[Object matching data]
● ● ●
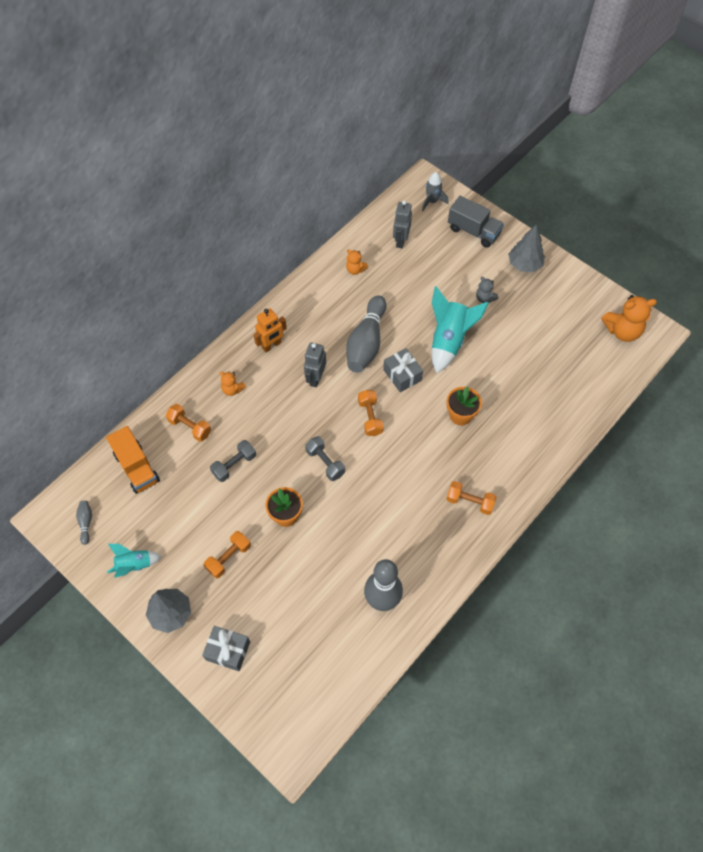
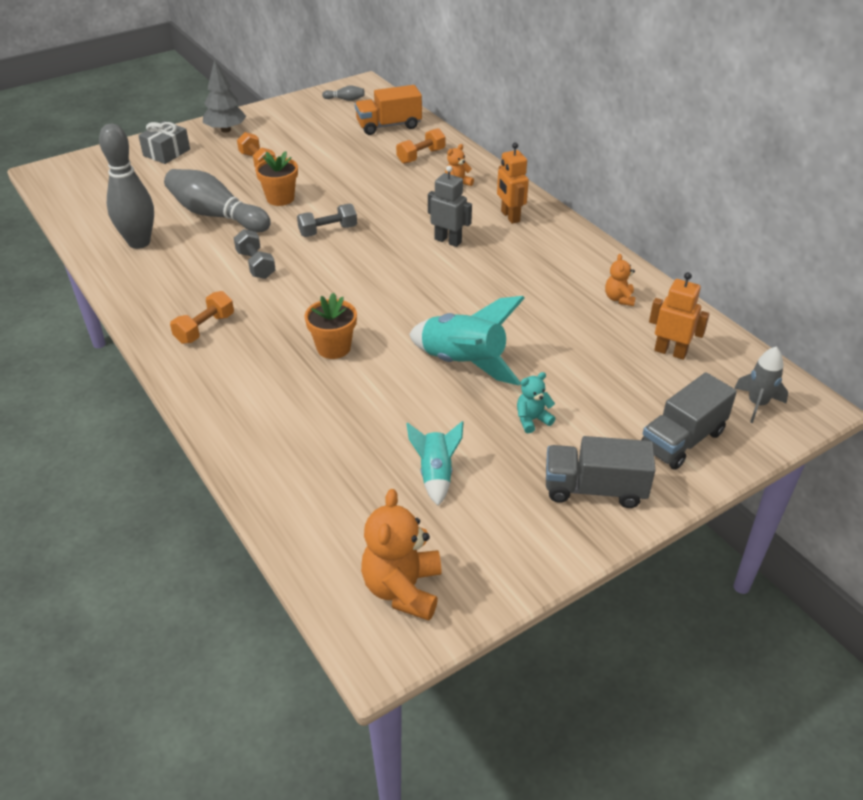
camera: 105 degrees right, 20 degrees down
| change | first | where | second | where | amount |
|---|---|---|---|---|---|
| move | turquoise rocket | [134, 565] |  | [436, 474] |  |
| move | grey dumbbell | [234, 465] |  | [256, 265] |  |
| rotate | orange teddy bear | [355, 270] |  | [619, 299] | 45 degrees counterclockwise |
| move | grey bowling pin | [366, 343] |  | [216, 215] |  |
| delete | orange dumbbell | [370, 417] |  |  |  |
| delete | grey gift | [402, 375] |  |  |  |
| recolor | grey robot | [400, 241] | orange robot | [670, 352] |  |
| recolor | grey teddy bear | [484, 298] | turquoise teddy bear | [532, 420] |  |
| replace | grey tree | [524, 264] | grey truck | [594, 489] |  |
● ● ●
**PROBLEM DESCRIPTION**
Give back exactly the lines above, from the line containing "grey dumbbell |" through the line containing "delete | grey", with both end lines and nothing more.

**RESPONSE FOR THIS EXERCISE**
| move | grey dumbbell | [234, 465] |  | [256, 265] |  |
| rotate | orange teddy bear | [355, 270] |  | [619, 299] | 45 degrees counterclockwise |
| move | grey bowling pin | [366, 343] |  | [216, 215] |  |
| delete | orange dumbbell | [370, 417] |  |  |  |
| delete | grey gift | [402, 375] |  |  |  |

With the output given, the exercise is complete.